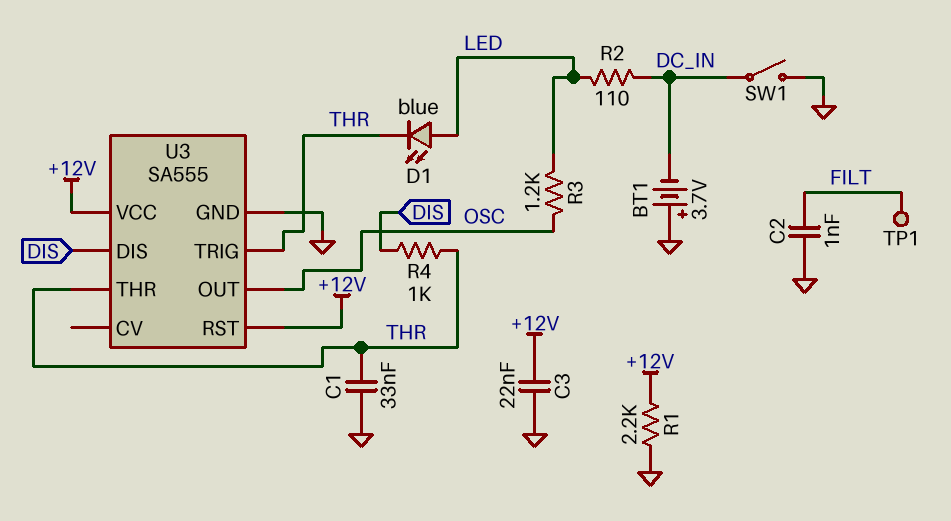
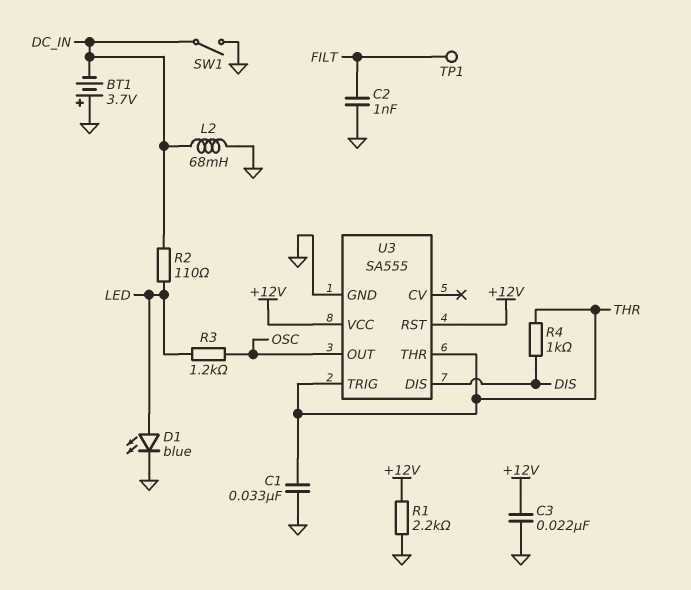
D1: LED blue (A LED, K THR) -> LED blue (A LED, K GND)
L2: none -> 68mH (DC_IN, GND)

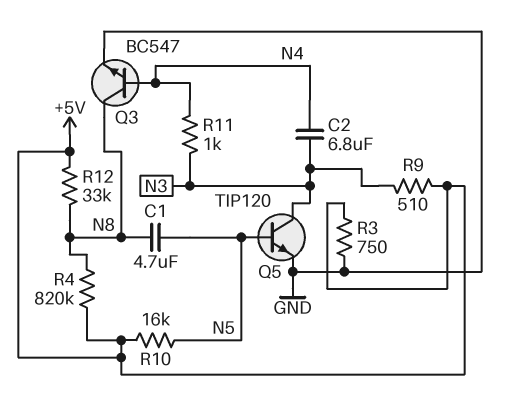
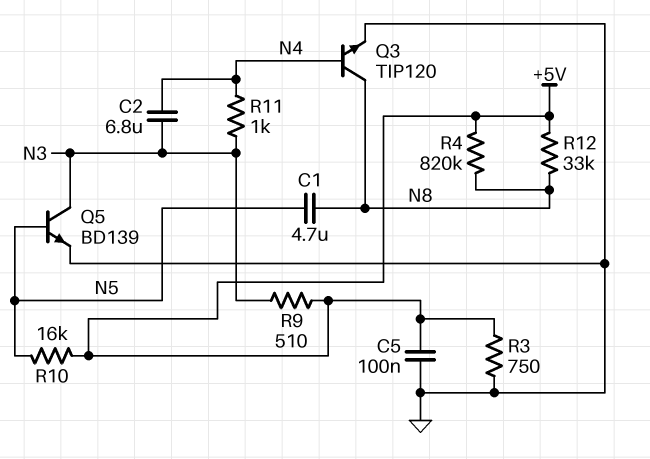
C5: none -> 100nF (+5V, GND)
Q3: NPN BC547 (B N4, C N8, E GND) -> NPN TIP120 (B N4, C N8, E GND)
Q5: NPN TIP120 (B N5, C N3, E GND) -> NPN BD139 (B N5, C N3, E GND)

* [What is required]:
From the line holding "L2: none -> 68mH (DC_IN, GND)" through the last line of the material above, each line should be written out exactly, both included; omit the pictures.

* [Answer to this problem]:
L2: none -> 68mH (DC_IN, GND)

C5: none -> 100nF (+5V, GND)
Q3: NPN BC547 (B N4, C N8, E GND) -> NPN TIP120 (B N4, C N8, E GND)
Q5: NPN TIP120 (B N5, C N3, E GND) -> NPN BD139 (B N5, C N3, E GND)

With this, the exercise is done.